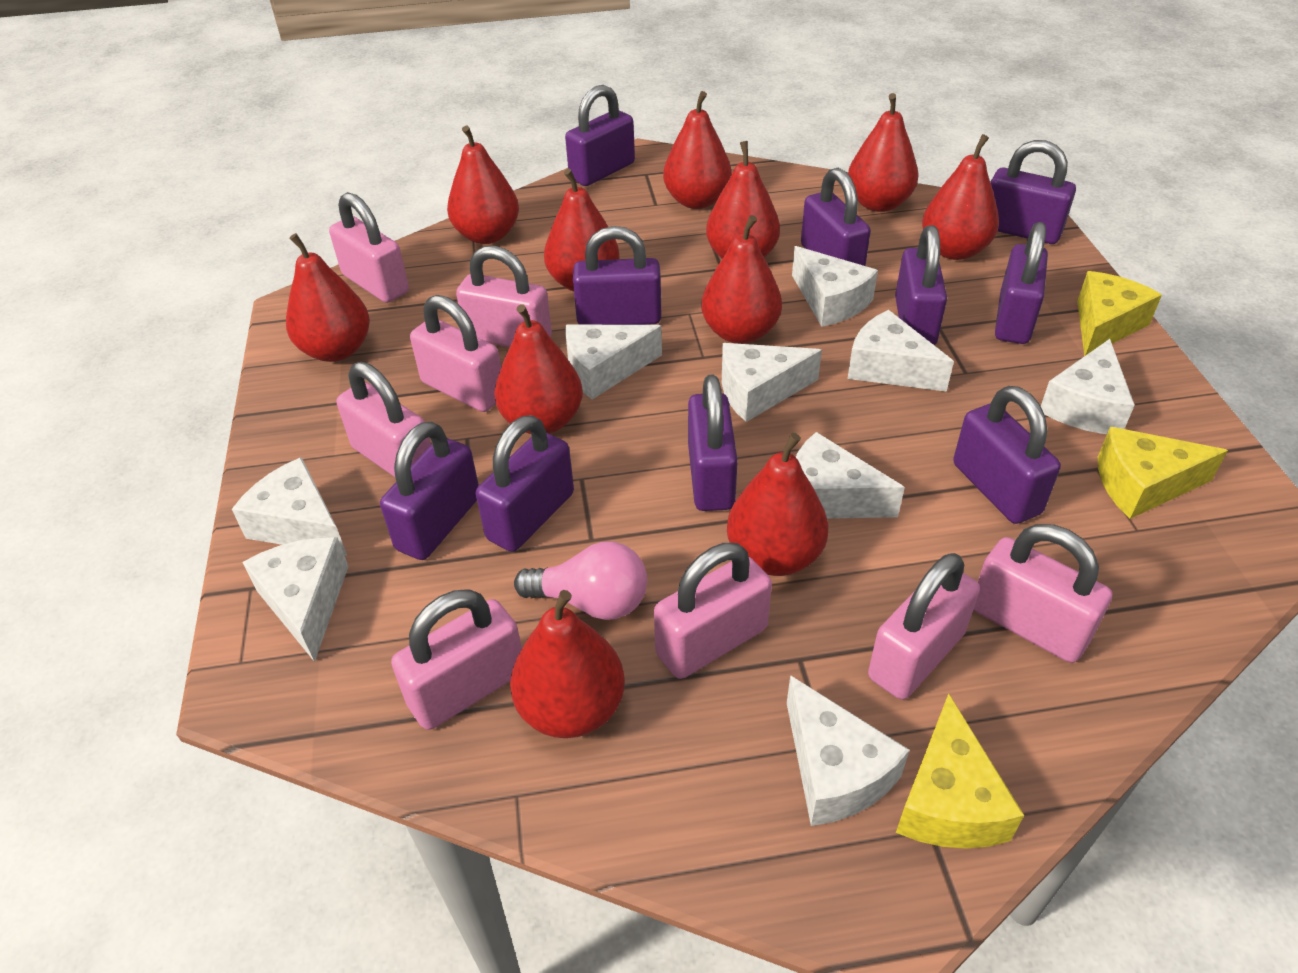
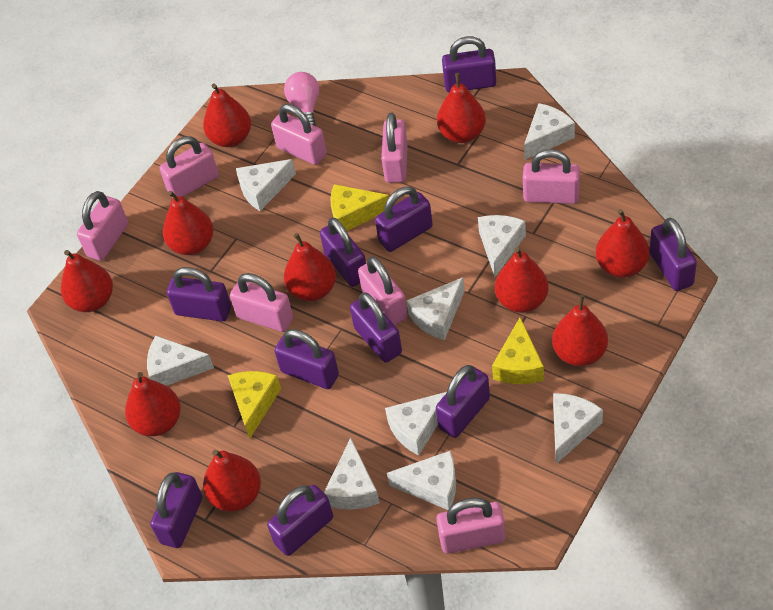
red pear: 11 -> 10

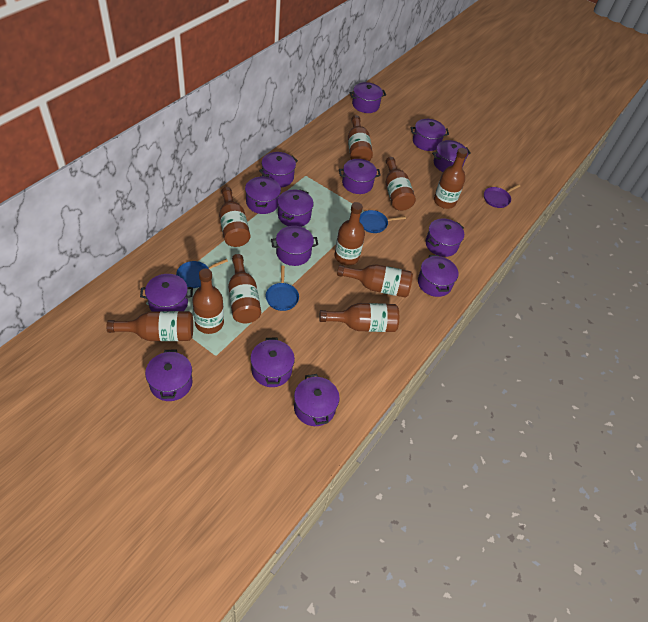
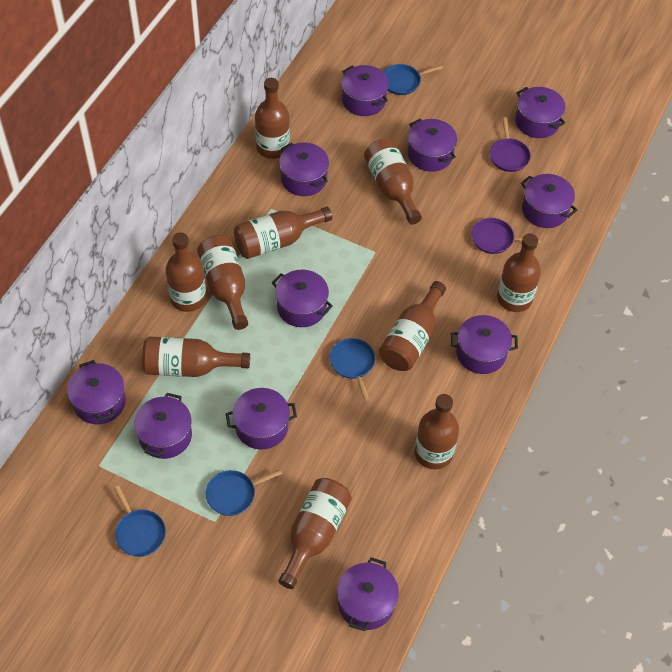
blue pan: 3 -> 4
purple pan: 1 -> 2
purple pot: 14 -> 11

## What you need to do
Transcribe all of the data above verbatim but omit every picture.

## Answer area
red pear: 11 -> 10

blue pan: 3 -> 4
purple pan: 1 -> 2
purple pot: 14 -> 11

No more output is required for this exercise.